→ AVAILABLE DATA
══════════

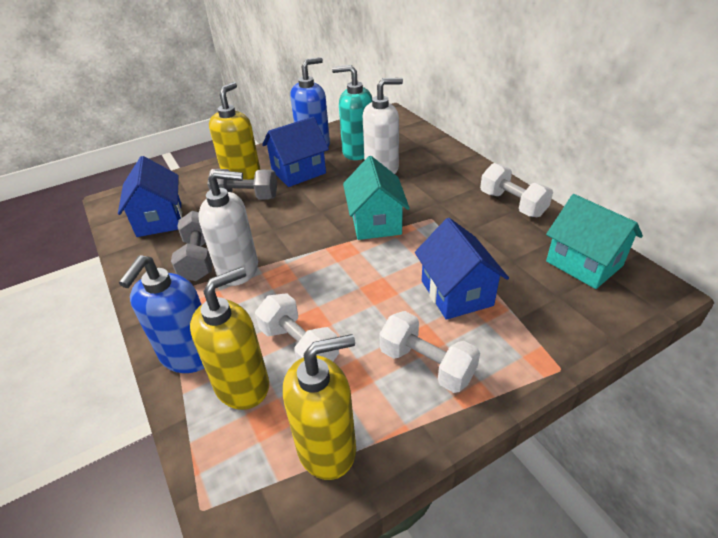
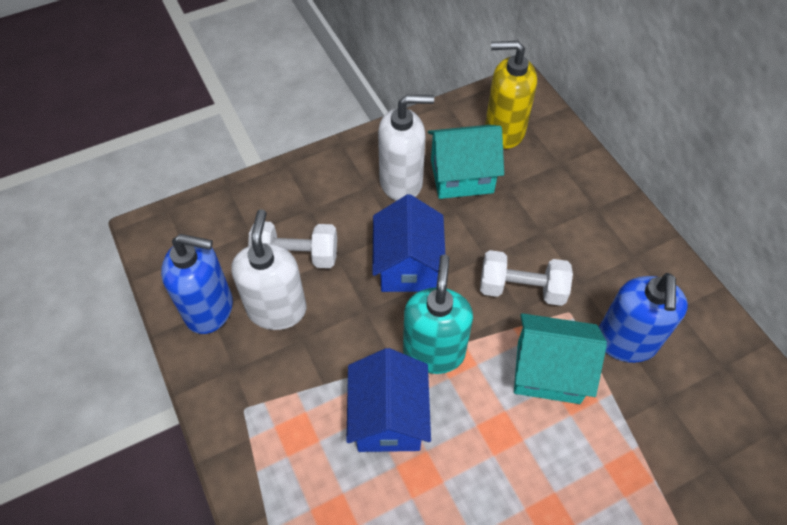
blue house: 3 -> 2
grey dumbbell: 2 -> 0
white dumbbell: 3 -> 2
yellow soap dispenser: 3 -> 1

══════════

→ PROBLEM TO WORK ON
Ignore the images and quote every line of the listing exactly.

→ RESULT OF THIS TASK
blue house: 3 -> 2
grey dumbbell: 2 -> 0
white dumbbell: 3 -> 2
yellow soap dispenser: 3 -> 1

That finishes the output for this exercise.